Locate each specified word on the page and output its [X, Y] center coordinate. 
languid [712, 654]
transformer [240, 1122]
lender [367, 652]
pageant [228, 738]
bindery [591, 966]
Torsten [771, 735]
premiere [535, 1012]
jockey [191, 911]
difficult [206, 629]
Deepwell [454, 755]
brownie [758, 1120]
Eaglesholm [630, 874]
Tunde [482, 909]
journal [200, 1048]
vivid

================================

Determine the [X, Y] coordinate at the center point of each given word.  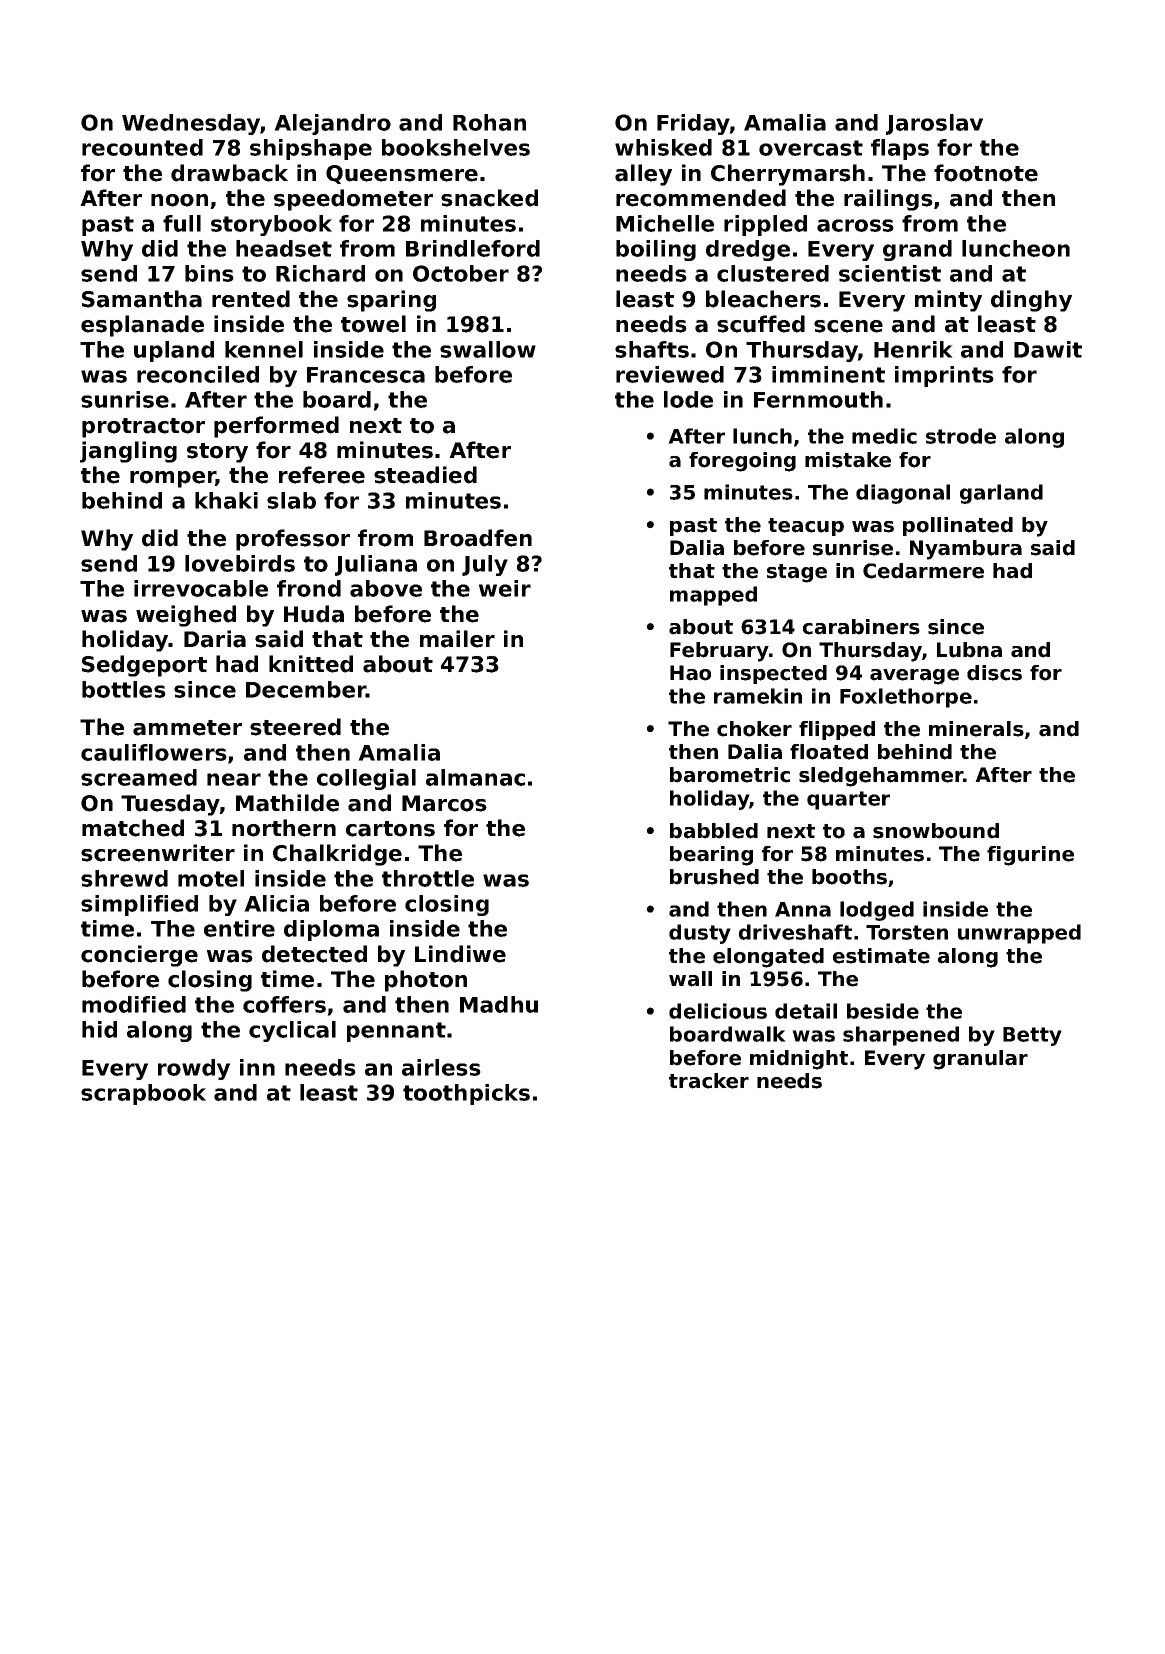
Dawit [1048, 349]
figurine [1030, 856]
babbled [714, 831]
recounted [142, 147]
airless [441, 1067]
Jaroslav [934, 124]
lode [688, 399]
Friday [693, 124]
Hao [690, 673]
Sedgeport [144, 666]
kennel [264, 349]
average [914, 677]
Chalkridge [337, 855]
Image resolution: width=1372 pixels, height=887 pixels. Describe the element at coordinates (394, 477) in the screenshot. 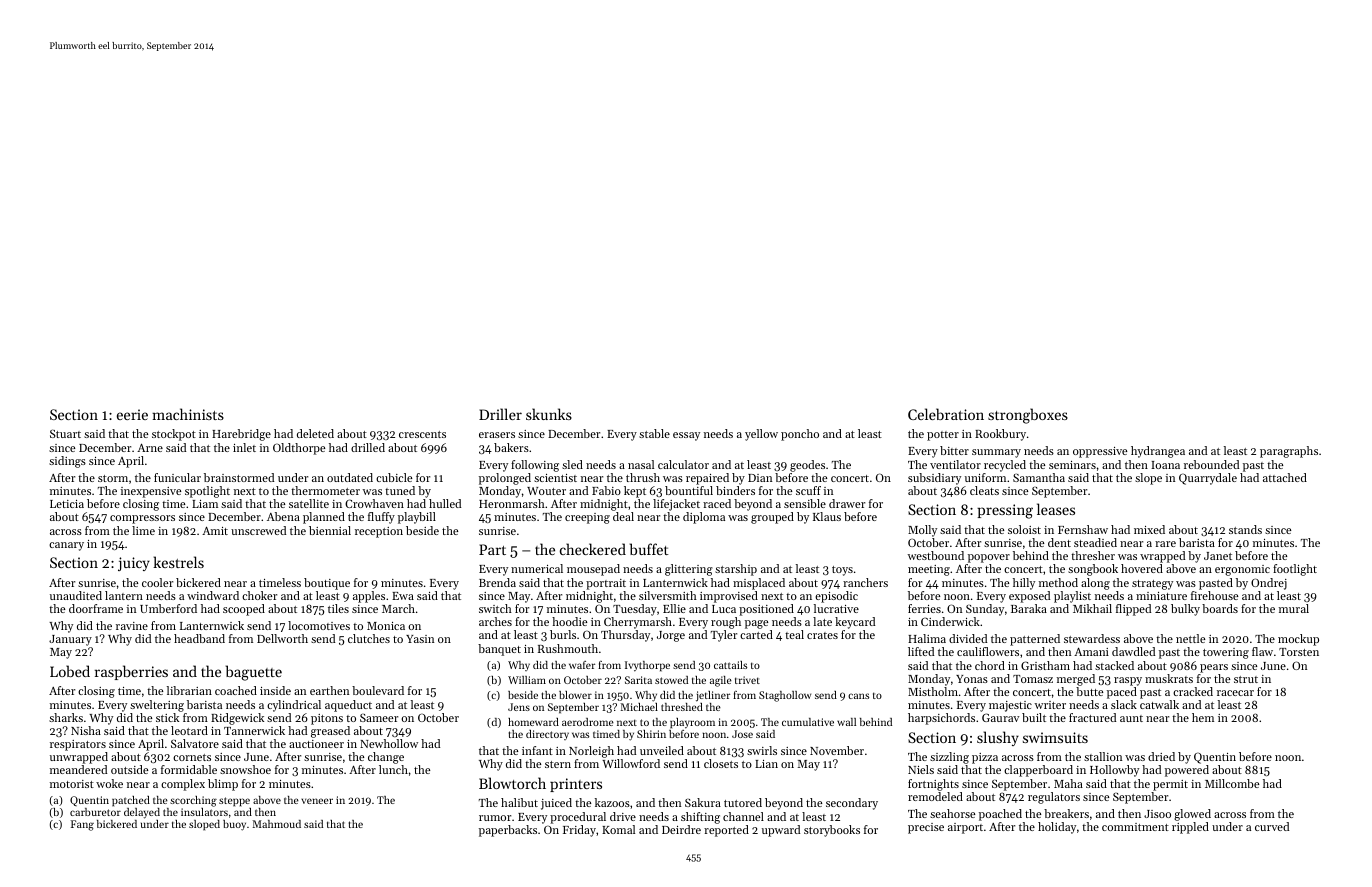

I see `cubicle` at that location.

================================

→ **SHORT TASK**: Output the rows from the line containing "Locate each specified" through the line containing "Deepwell [454, 755]" as a two-column CSV with the header item,location. Give one CSV line per row, and put the row's text and its answer each in a double-quoted field, with any line breaks replaced by spaces.

→ **TASK SOLUTION**:
item,location
"Locate each specified word on the page and output its [X, Y] center coordinate. languid","[712, 654]"
"transformer","[240, 1122]"
"lender","[367, 652]"
"pageant","[228, 738]"
"bindery","[591, 966]"
"Torsten","[771, 735]"
"premiere","[535, 1012]"
"jockey","[191, 911]"
"difficult","[206, 629]"
"Deepwell","[454, 755]"